Scene images with change listings -
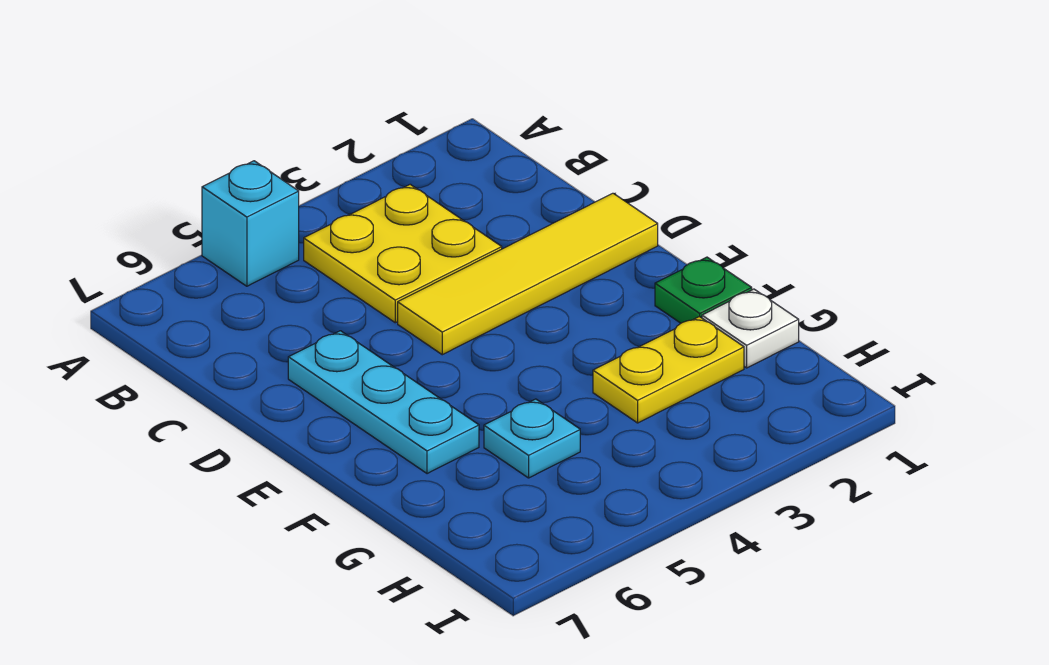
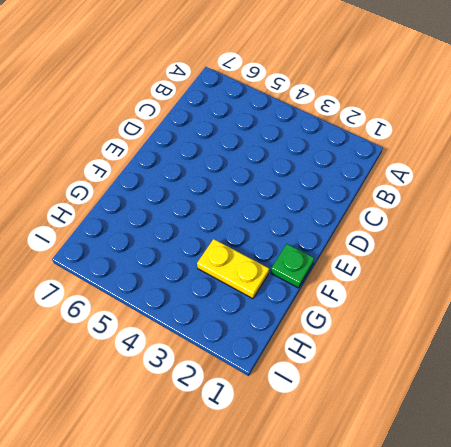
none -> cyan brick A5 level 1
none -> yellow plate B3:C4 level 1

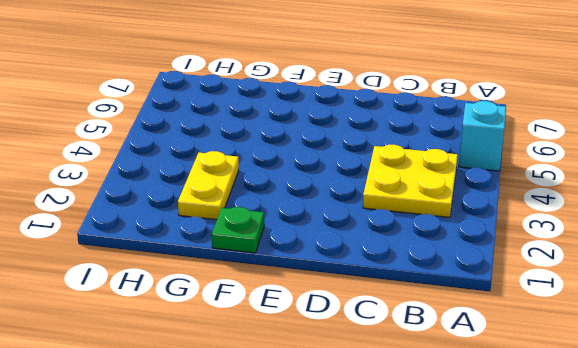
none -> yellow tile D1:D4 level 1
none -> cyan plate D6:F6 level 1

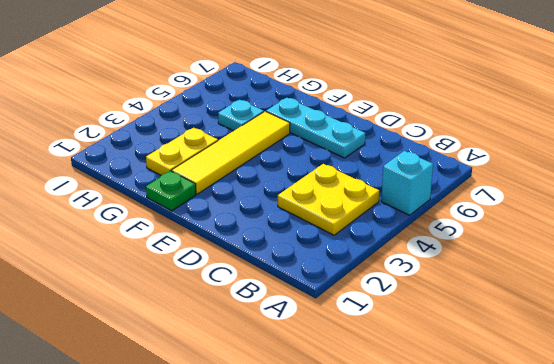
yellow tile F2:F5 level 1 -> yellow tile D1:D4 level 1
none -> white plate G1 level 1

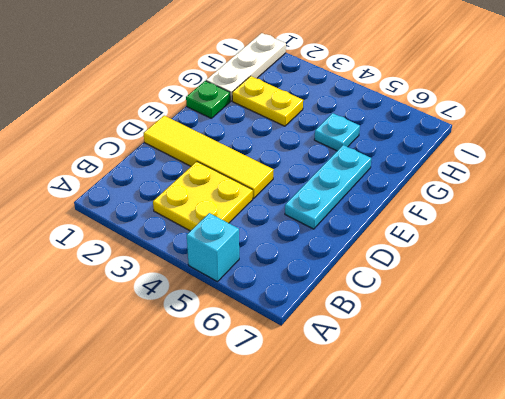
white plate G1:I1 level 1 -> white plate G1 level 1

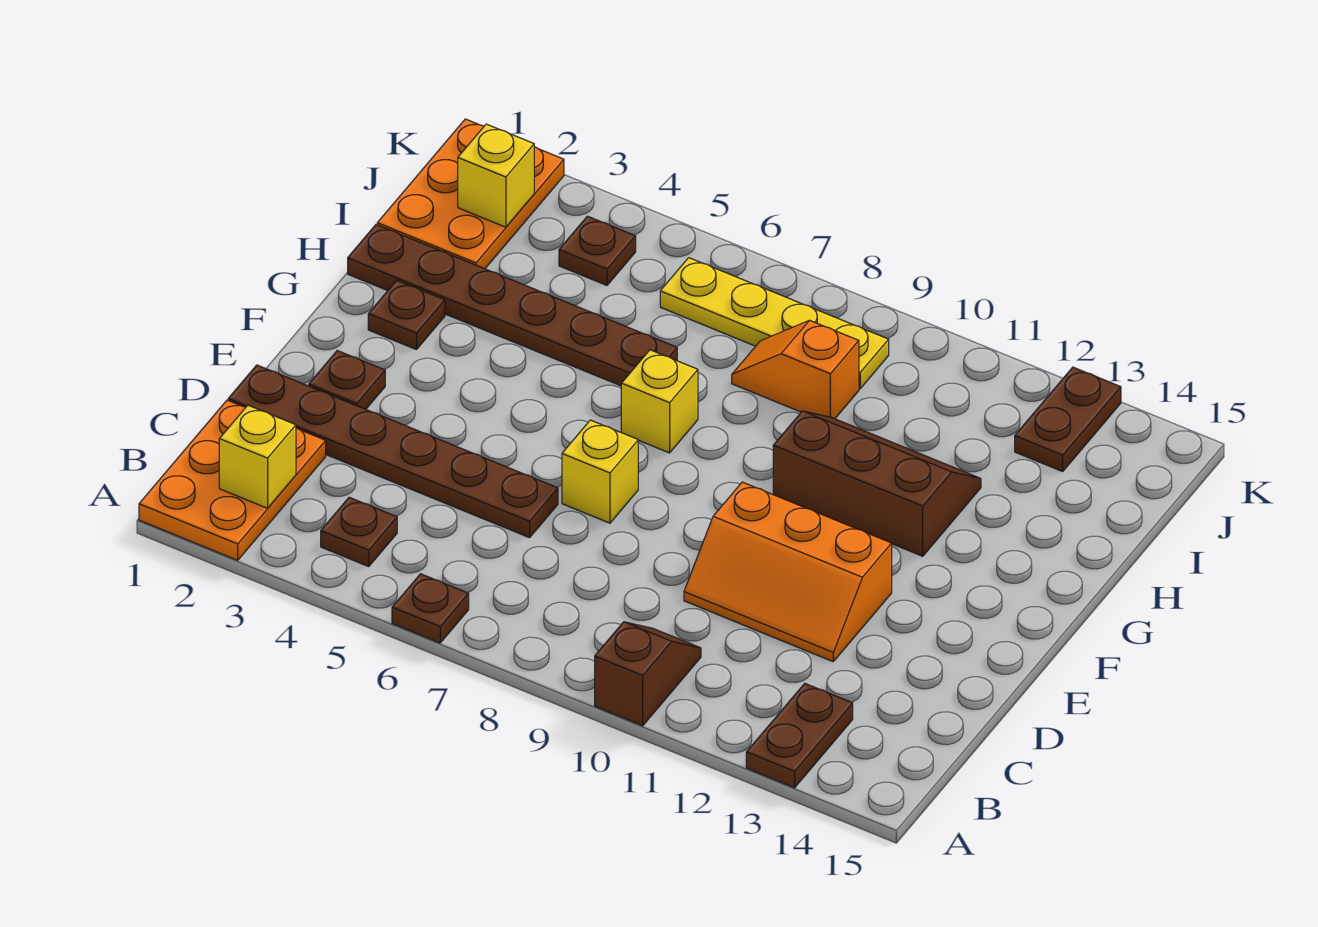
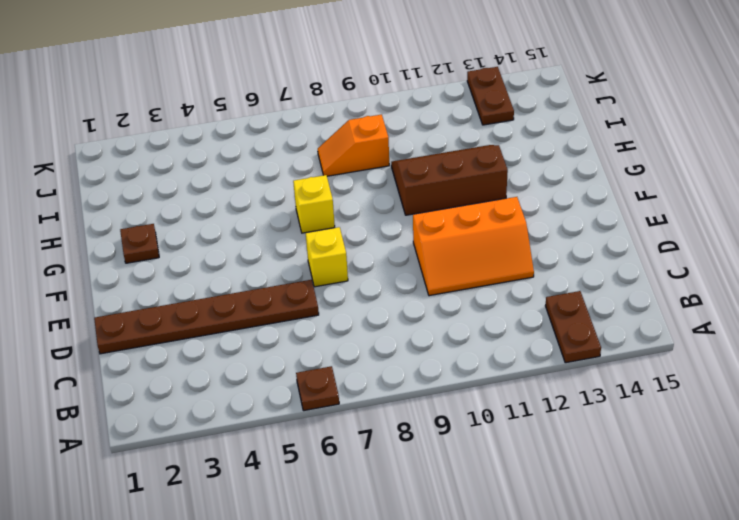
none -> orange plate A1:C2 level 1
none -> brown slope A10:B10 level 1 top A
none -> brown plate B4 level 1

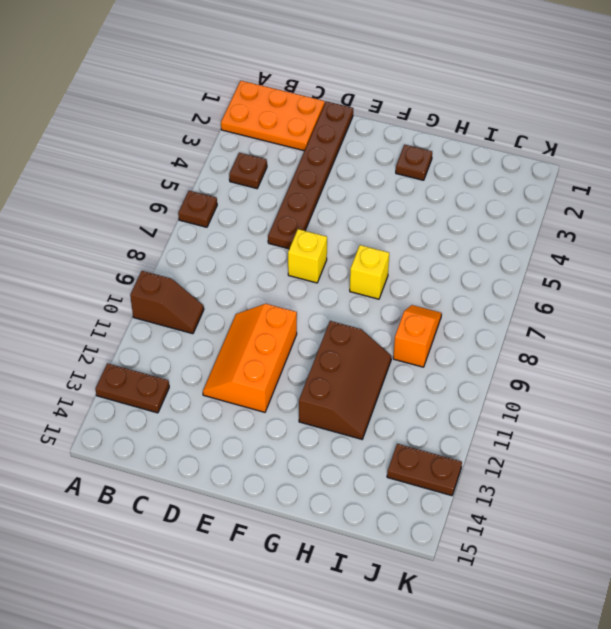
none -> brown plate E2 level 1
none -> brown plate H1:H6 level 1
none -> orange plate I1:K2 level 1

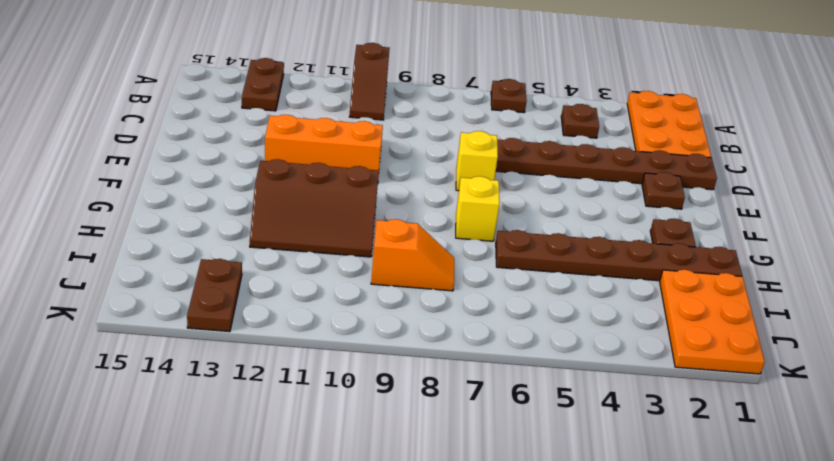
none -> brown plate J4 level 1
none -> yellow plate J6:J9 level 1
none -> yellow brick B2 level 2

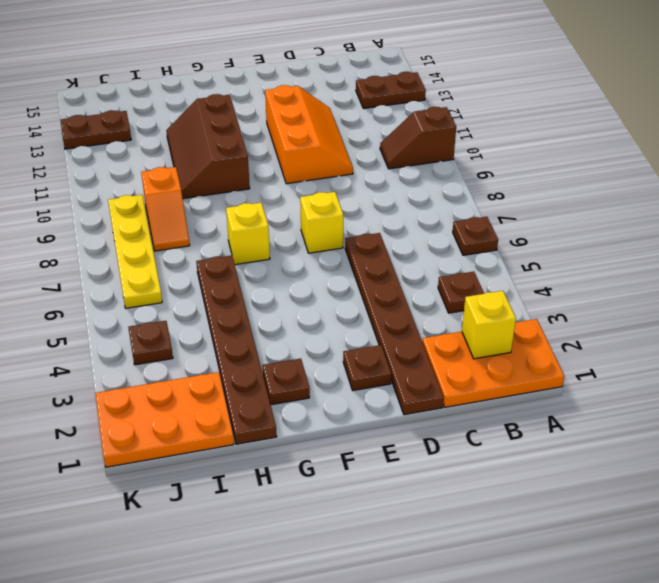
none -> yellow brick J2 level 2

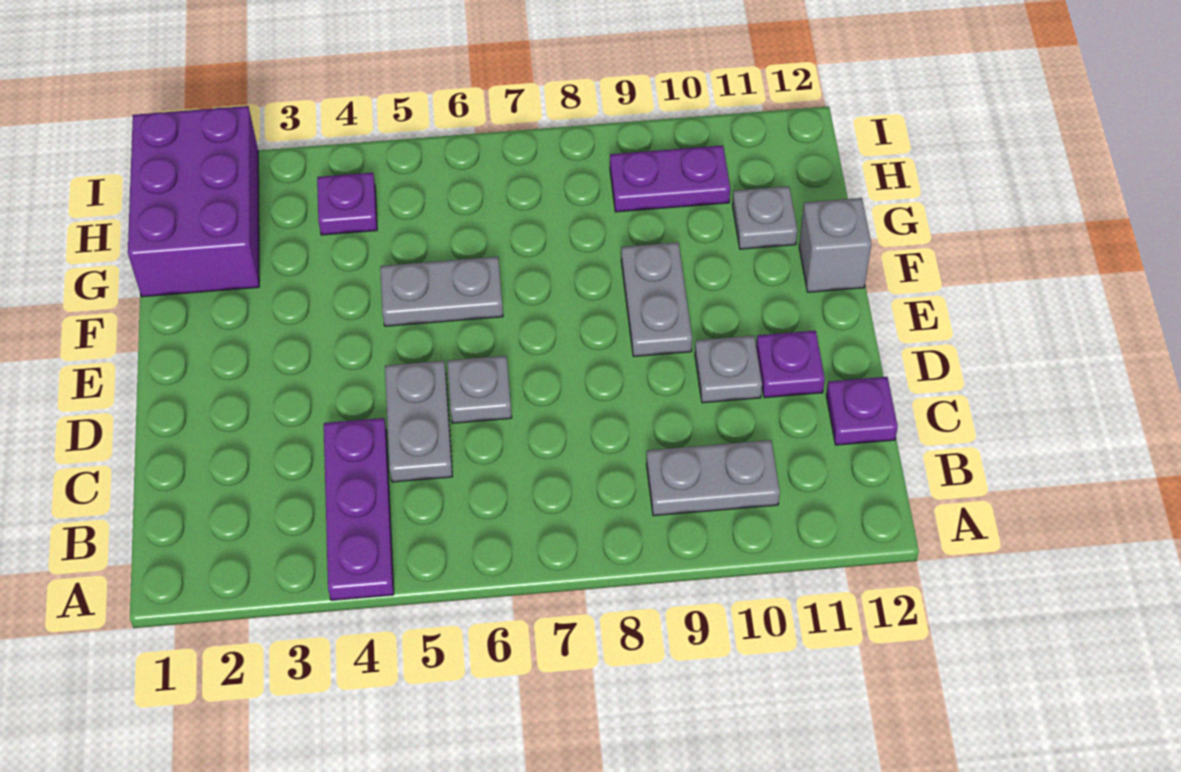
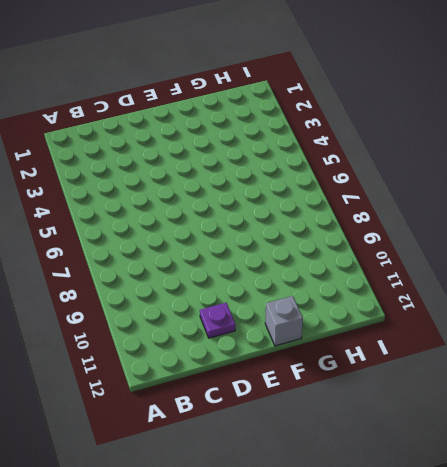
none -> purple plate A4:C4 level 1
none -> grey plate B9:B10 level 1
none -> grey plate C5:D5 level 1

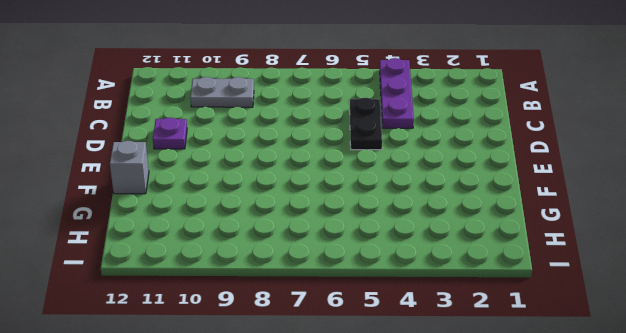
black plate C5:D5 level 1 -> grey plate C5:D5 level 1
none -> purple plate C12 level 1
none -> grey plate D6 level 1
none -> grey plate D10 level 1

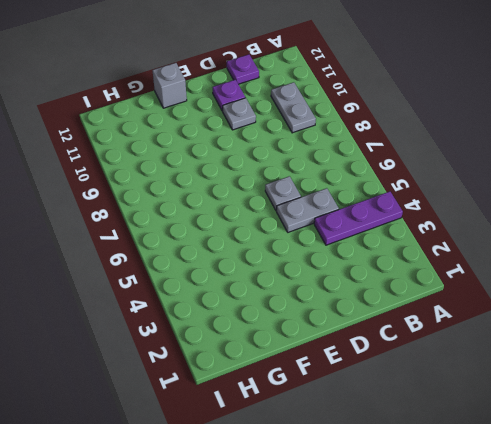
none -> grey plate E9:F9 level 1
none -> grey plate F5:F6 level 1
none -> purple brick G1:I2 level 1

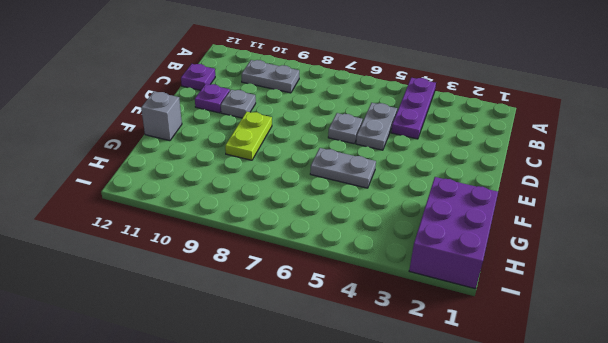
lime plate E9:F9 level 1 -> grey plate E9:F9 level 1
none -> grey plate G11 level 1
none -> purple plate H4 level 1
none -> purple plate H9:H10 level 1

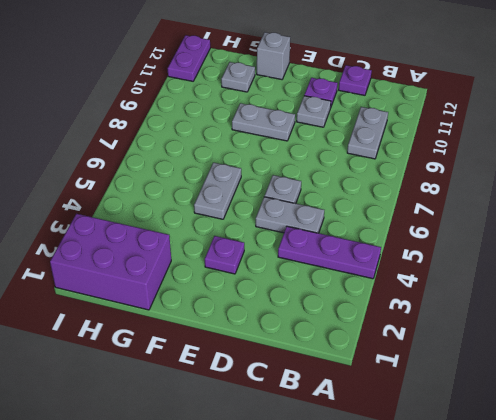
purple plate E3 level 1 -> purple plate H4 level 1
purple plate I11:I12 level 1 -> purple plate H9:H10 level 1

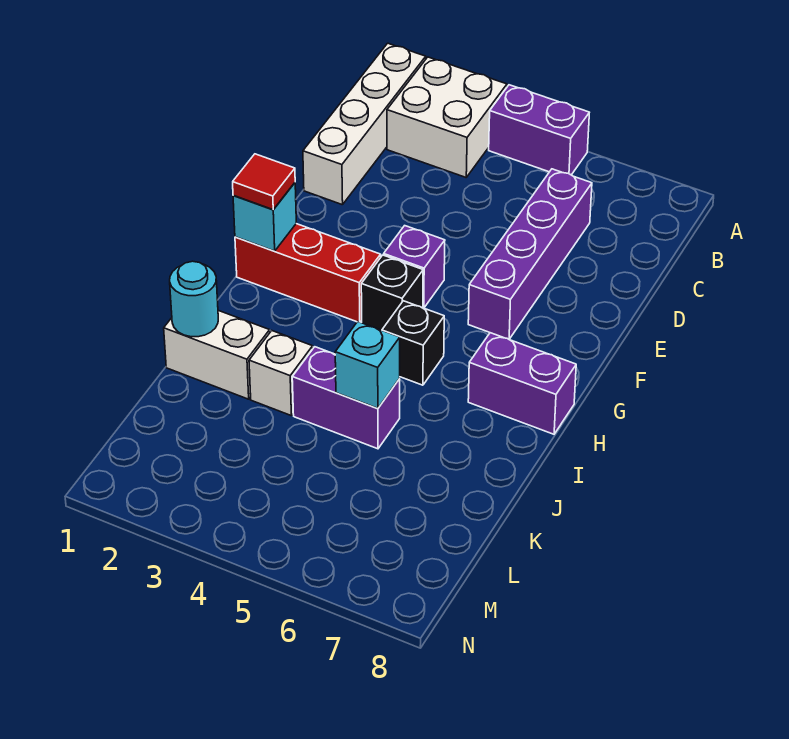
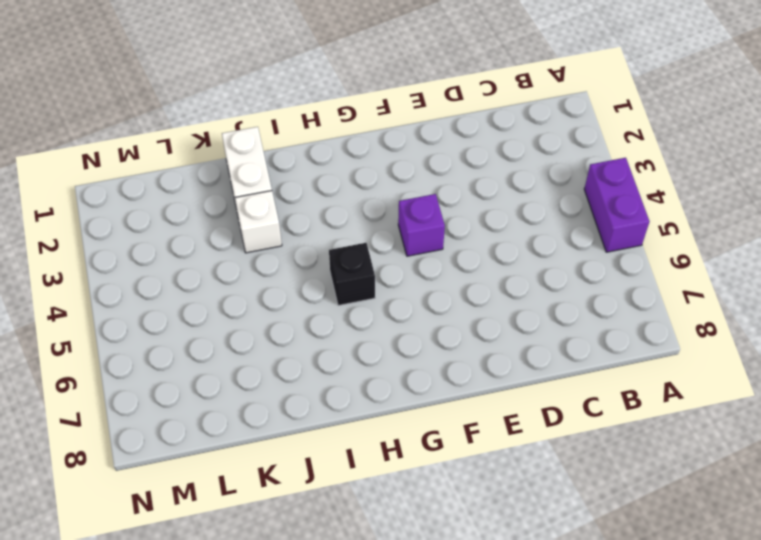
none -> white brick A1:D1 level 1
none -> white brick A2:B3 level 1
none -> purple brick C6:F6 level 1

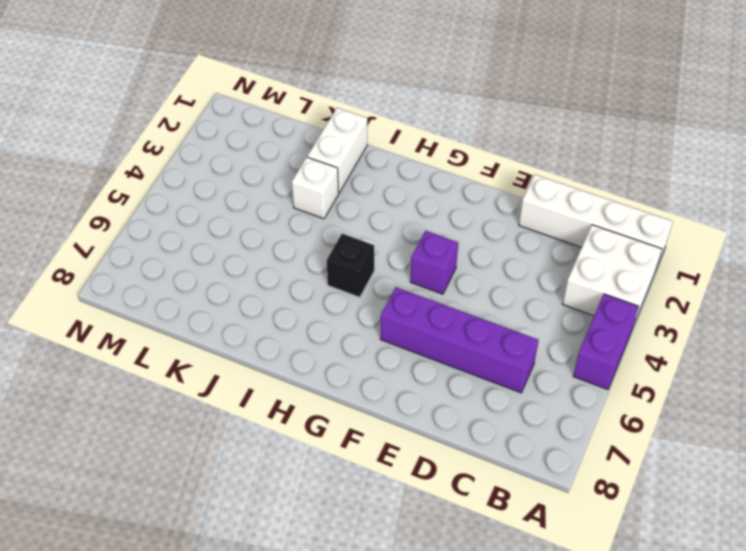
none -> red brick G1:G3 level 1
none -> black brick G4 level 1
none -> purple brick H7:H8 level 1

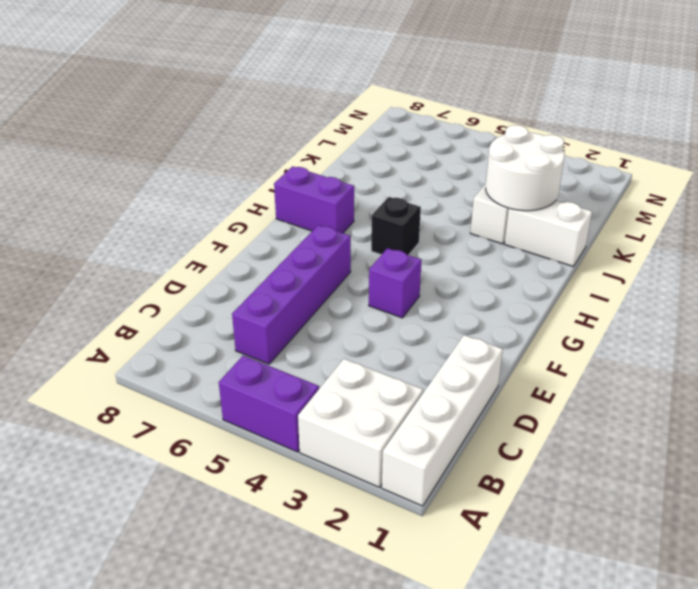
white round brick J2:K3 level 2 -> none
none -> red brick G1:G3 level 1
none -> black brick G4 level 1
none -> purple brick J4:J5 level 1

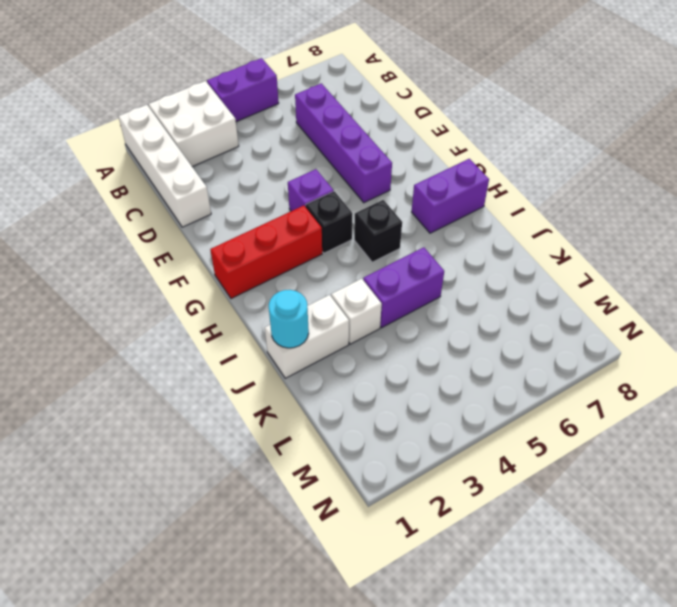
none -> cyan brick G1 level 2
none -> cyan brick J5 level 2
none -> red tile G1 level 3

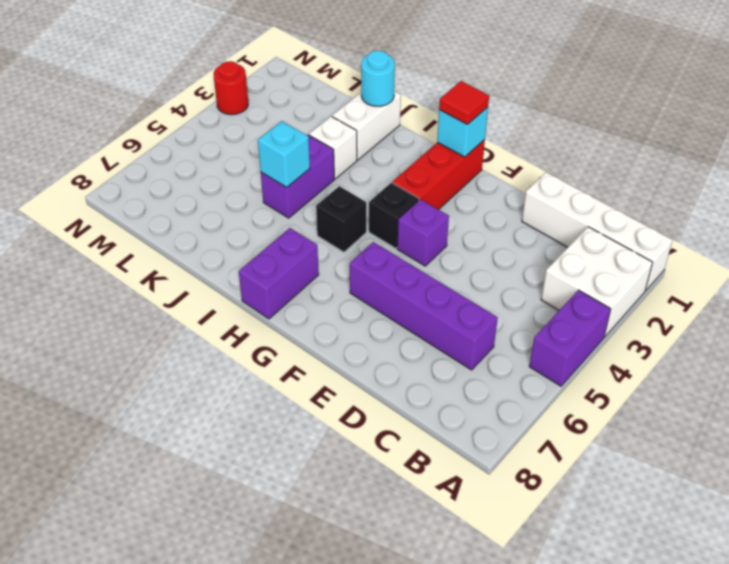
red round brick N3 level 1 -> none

What is required - The entries are to be reproduced exactly, excluding any pictures they contain.

Result for this task -
none -> cyan brick A5 level 1
none -> yellow plate B3:C4 level 1

none -> yellow tile D1:D4 level 1
none -> cyan plate D6:F6 level 1

yellow tile F2:F5 level 1 -> yellow tile D1:D4 level 1
none -> white plate G1 level 1

white plate G1:I1 level 1 -> white plate G1 level 1

none -> orange plate A1:C2 level 1
none -> brown slope A10:B10 level 1 top A
none -> brown plate B4 level 1

none -> brown plate E2 level 1
none -> brown plate H1:H6 level 1
none -> orange plate I1:K2 level 1

none -> brown plate J4 level 1
none -> yellow plate J6:J9 level 1
none -> yellow brick B2 level 2

none -> yellow brick J2 level 2

none -> purple plate A4:C4 level 1
none -> grey plate B9:B10 level 1
none -> grey plate C5:D5 level 1

black plate C5:D5 level 1 -> grey plate C5:D5 level 1
none -> purple plate C12 level 1
none -> grey plate D6 level 1
none -> grey plate D10 level 1

none -> grey plate E9:F9 level 1
none -> grey plate F5:F6 level 1
none -> purple brick G1:I2 level 1

lime plate E9:F9 level 1 -> grey plate E9:F9 level 1
none -> grey plate G11 level 1
none -> purple plate H4 level 1
none -> purple plate H9:H10 level 1

purple plate E3 level 1 -> purple plate H4 level 1
purple plate I11:I12 level 1 -> purple plate H9:H10 level 1

none -> white brick A1:D1 level 1
none -> white brick A2:B3 level 1
none -> purple brick C6:F6 level 1

none -> red brick G1:G3 level 1
none -> black brick G4 level 1
none -> purple brick H7:H8 level 1

white round brick J2:K3 level 2 -> none
none -> red brick G1:G3 level 1
none -> black brick G4 level 1
none -> purple brick J4:J5 level 1

none -> cyan brick G1 level 2
none -> cyan brick J5 level 2
none -> red tile G1 level 3

red round brick N3 level 1 -> none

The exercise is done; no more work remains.